__Information given__
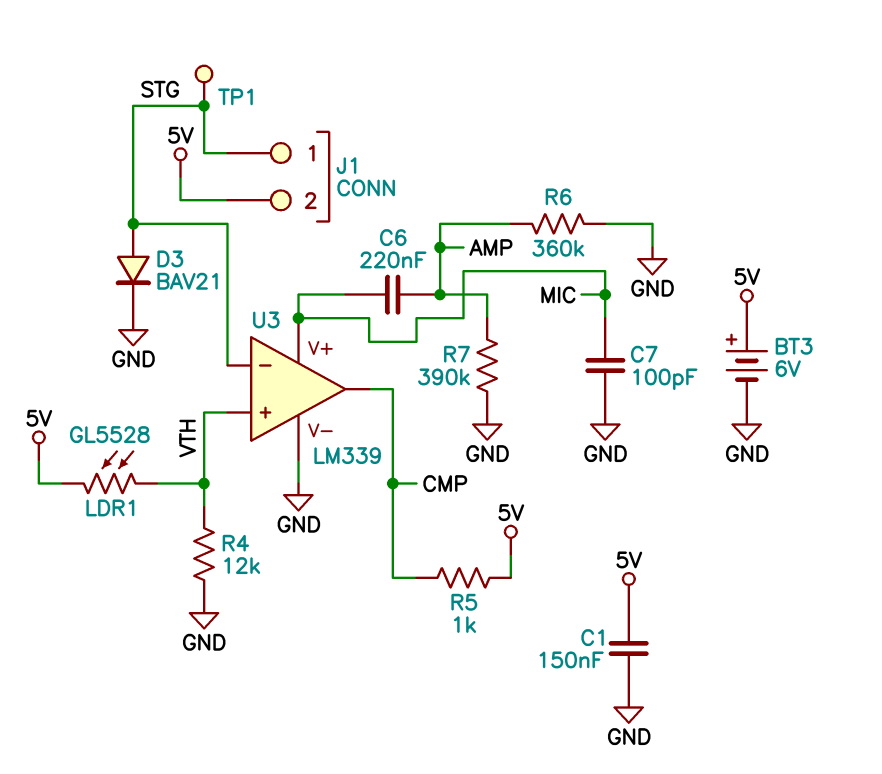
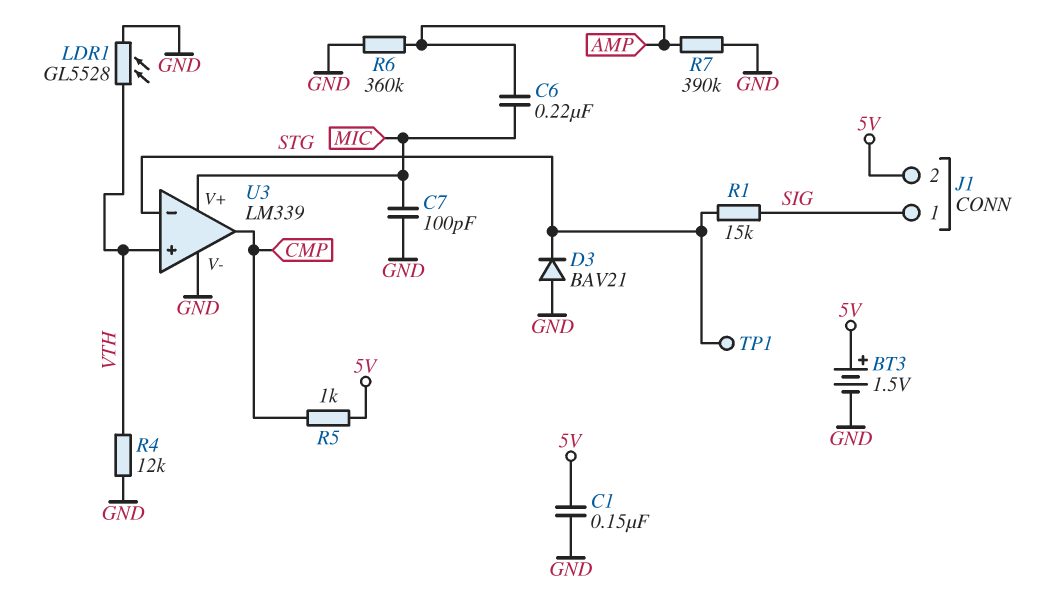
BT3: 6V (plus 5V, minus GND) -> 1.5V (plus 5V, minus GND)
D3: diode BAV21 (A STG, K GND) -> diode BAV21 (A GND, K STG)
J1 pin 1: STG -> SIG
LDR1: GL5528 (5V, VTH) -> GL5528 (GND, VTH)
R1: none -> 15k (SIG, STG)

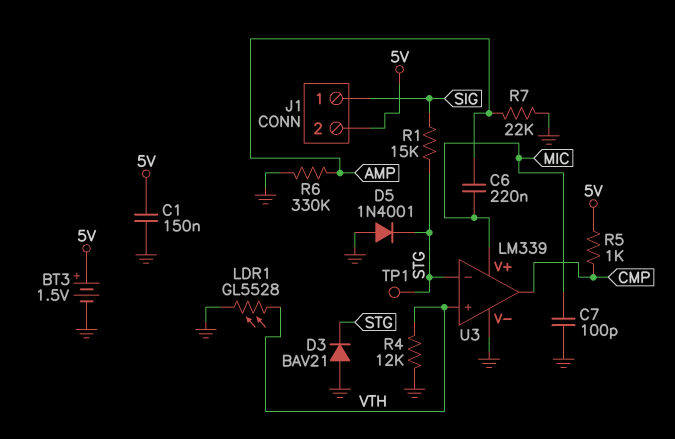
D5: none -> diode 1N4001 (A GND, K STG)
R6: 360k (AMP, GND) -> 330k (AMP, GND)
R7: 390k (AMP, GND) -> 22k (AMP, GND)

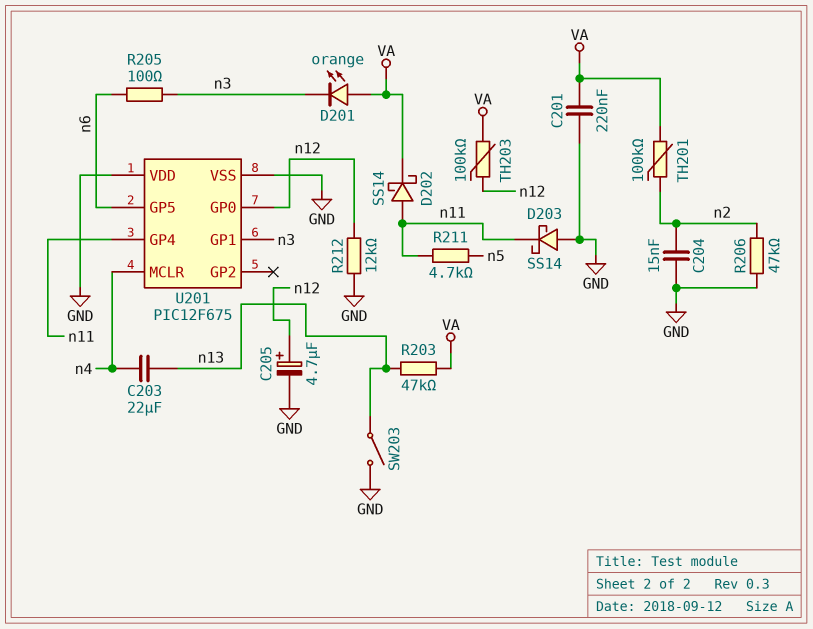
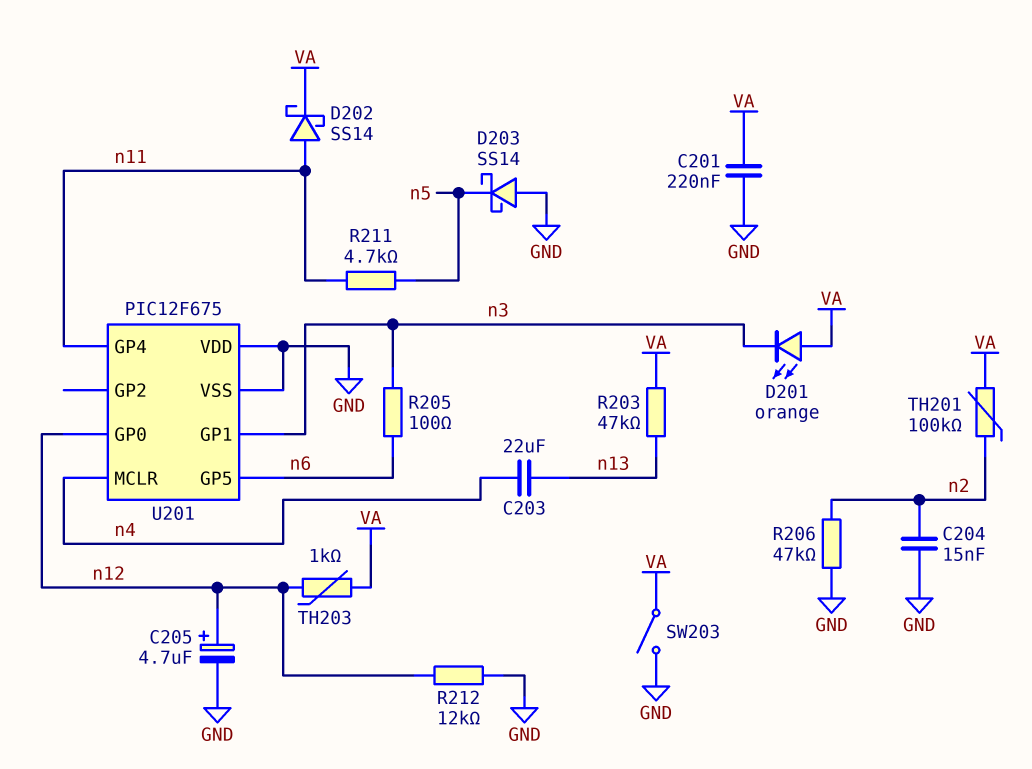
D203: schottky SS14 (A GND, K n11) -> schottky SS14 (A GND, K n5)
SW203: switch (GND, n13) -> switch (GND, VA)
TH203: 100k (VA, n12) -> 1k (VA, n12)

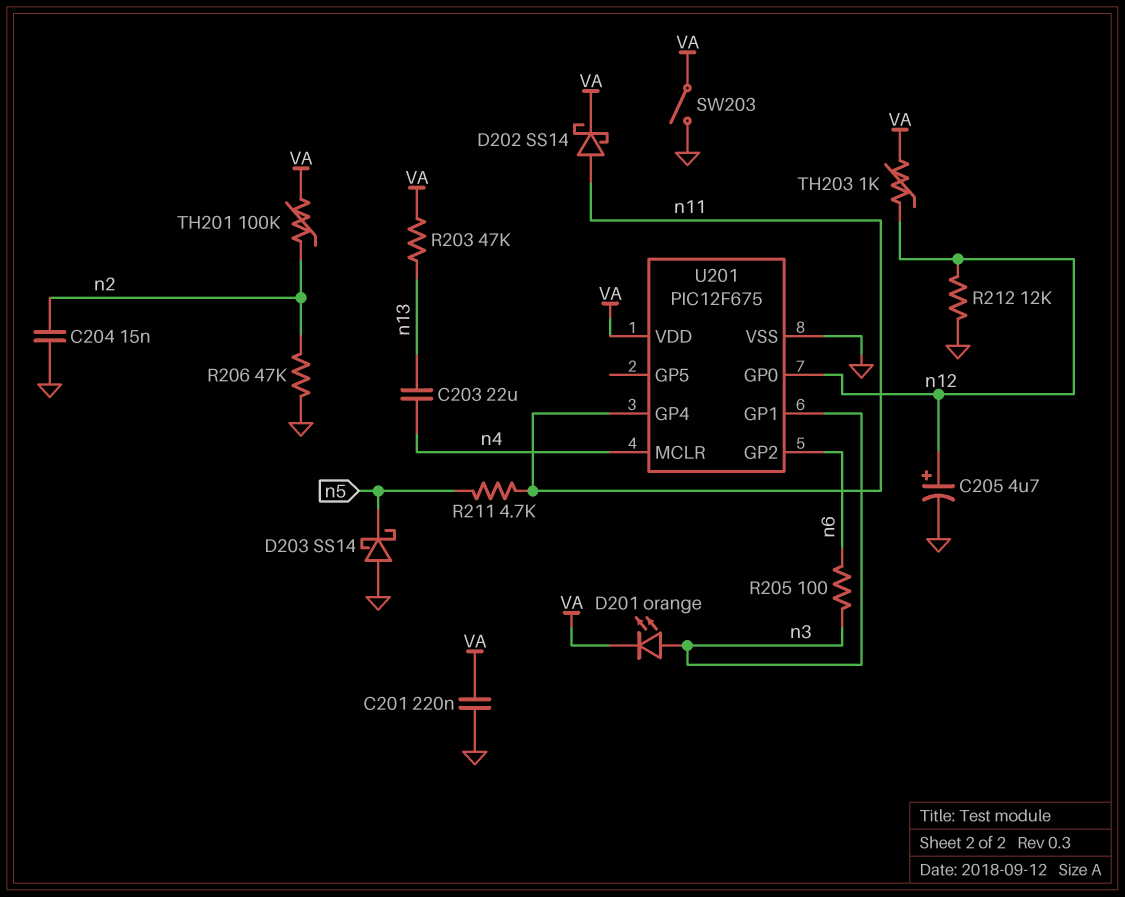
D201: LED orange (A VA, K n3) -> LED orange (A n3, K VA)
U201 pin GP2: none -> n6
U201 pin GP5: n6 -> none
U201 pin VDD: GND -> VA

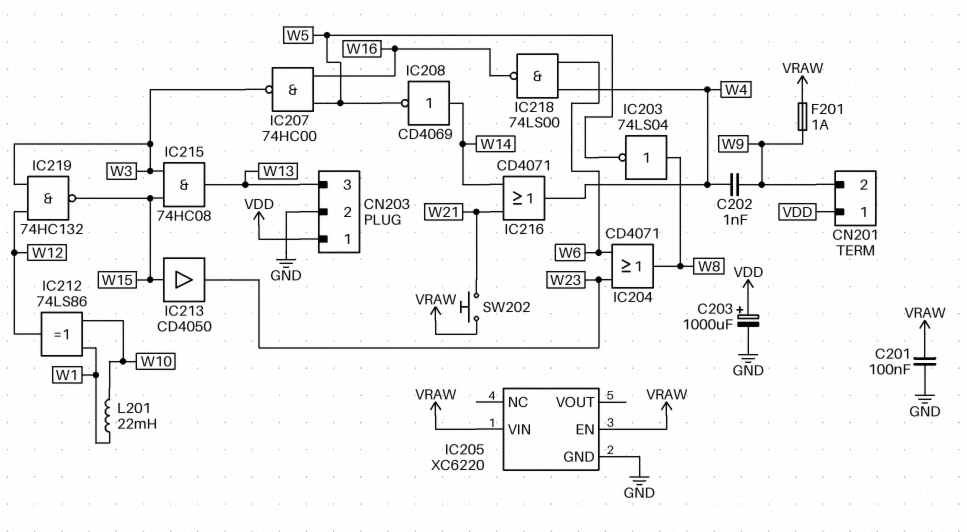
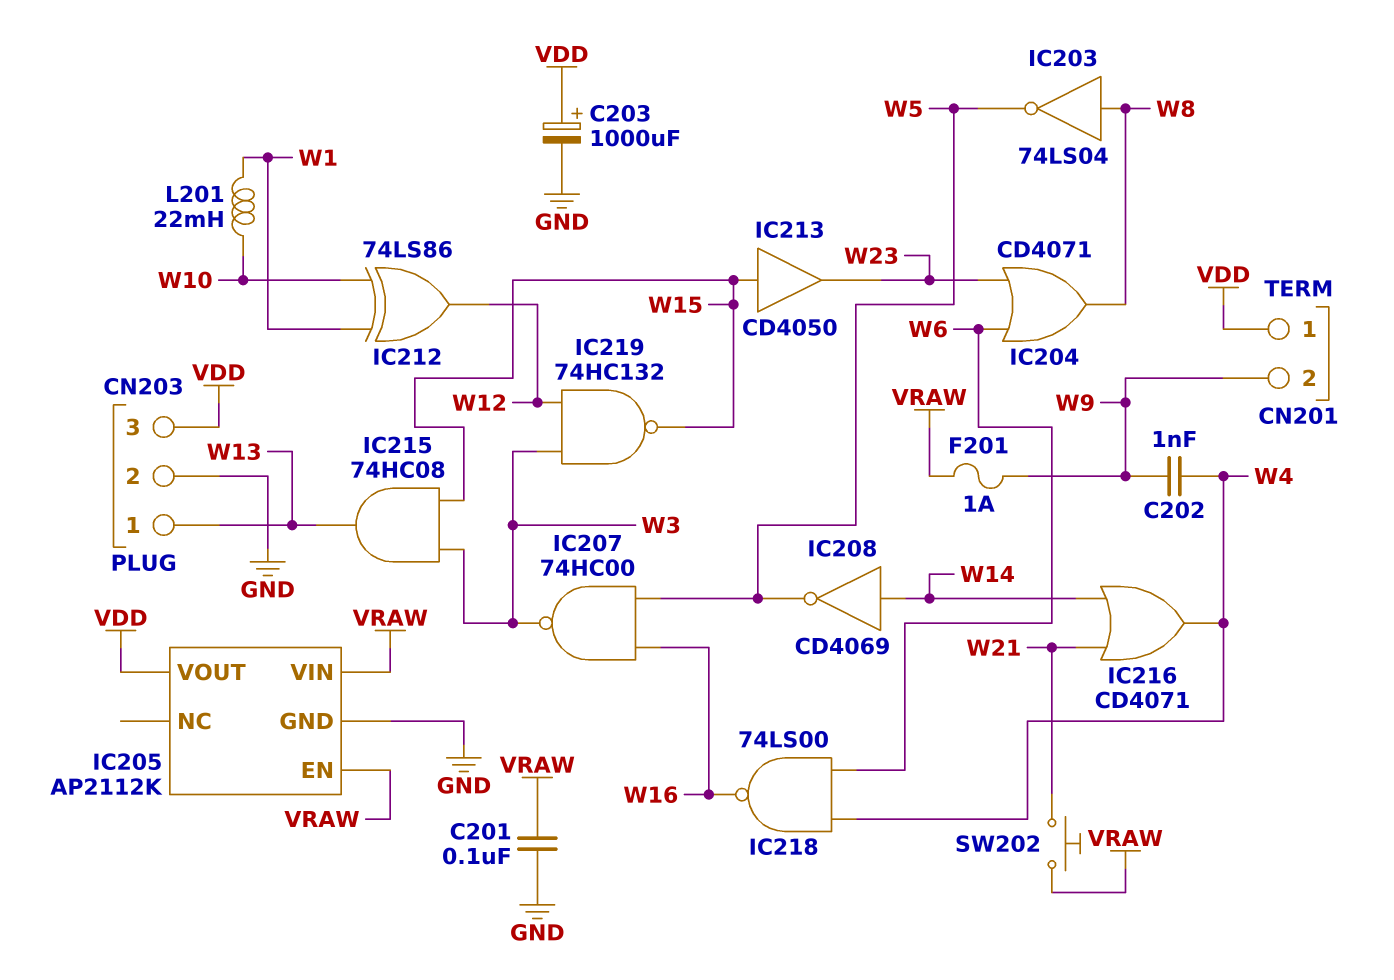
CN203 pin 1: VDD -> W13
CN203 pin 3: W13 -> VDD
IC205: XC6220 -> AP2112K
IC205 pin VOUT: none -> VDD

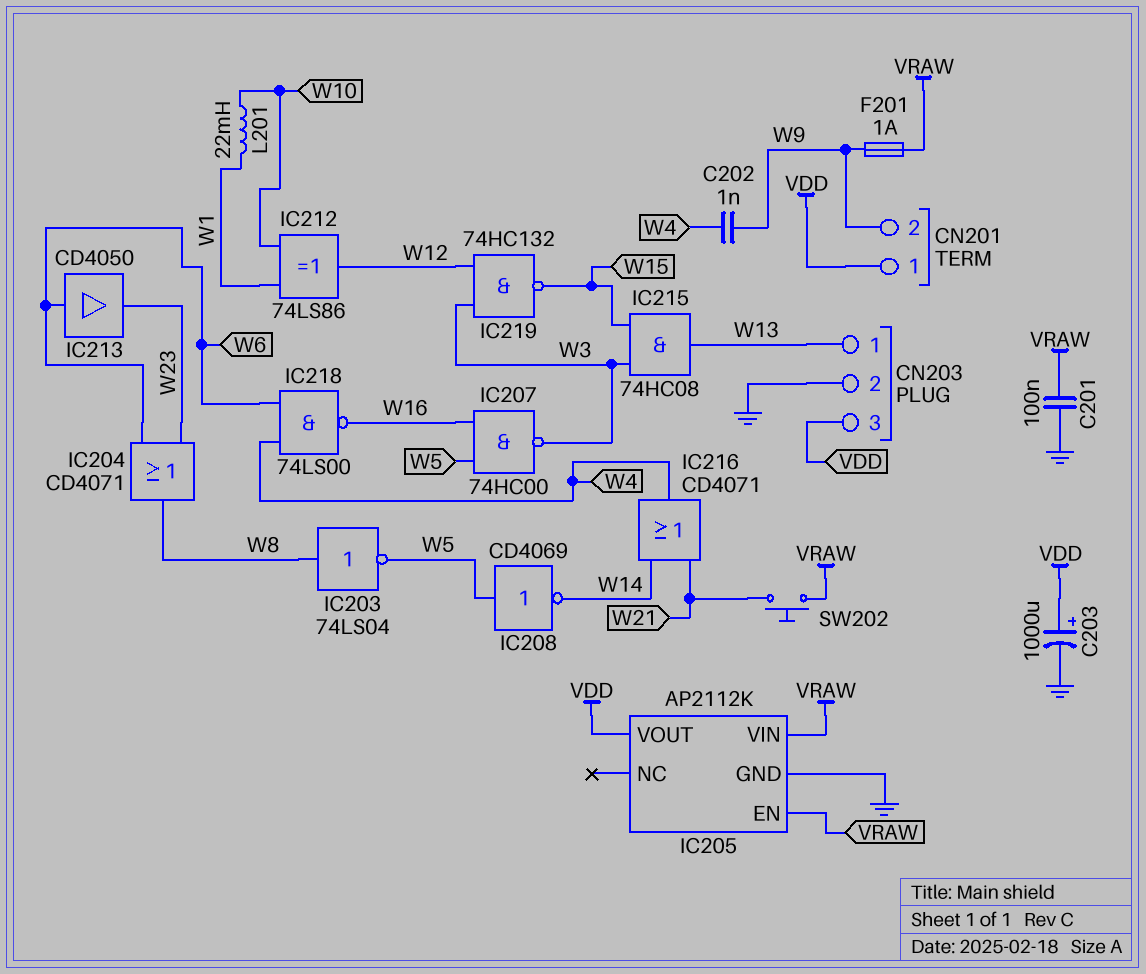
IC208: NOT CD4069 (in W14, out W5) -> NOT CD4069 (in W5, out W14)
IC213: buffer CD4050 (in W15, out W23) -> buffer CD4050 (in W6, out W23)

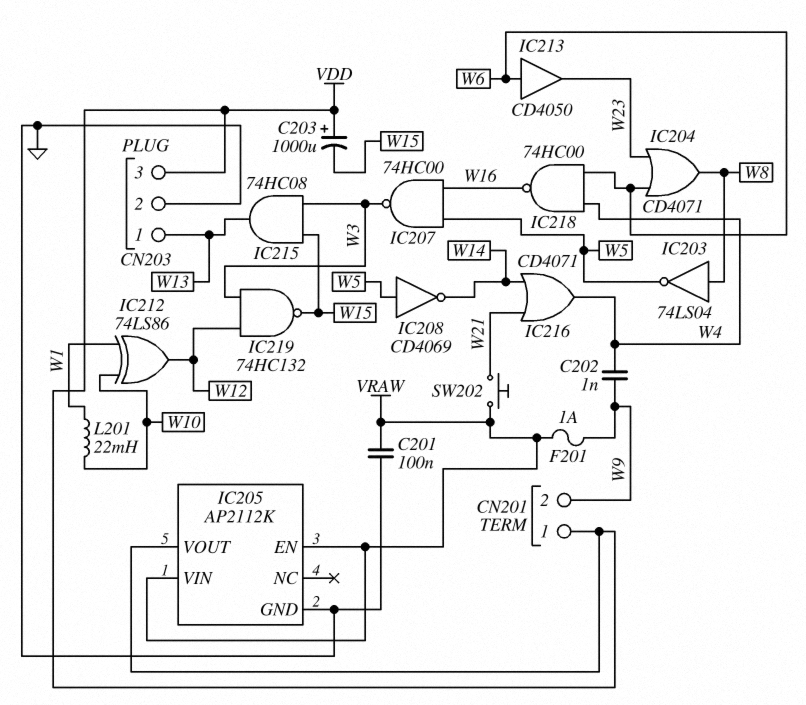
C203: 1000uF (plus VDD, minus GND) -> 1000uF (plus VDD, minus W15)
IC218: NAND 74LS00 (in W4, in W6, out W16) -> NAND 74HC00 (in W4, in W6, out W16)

__Work instruction__
Search the data for the string "diode" and copy out every line where it is found.

__Written response__
D3: diode BAV21 (A STG, K GND) -> diode BAV21 (A GND, K STG)
D5: none -> diode 1N4001 (A GND, K STG)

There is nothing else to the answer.